[Instructions to follow] Copying nothing before it, reproduce the line that holds "C4: 33nF (N001, N004) -> 3.3uF (N001, N004)" and every line after it in the data, exactly.
Top of Exercise input
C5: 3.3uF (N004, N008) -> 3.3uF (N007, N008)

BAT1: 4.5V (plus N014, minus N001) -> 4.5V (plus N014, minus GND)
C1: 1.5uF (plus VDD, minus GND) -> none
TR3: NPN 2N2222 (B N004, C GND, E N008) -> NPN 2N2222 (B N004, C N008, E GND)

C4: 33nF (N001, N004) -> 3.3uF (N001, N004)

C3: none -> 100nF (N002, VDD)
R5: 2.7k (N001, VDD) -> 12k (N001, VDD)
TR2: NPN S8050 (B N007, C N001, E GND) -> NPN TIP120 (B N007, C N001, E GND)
Bottom of Exercise input
[Exercise answer]
C4: 33nF (N001, N004) -> 3.3uF (N001, N004)

C3: none -> 100nF (N002, VDD)
R5: 2.7k (N001, VDD) -> 12k (N001, VDD)
TR2: NPN S8050 (B N007, C N001, E GND) -> NPN TIP120 (B N007, C N001, E GND)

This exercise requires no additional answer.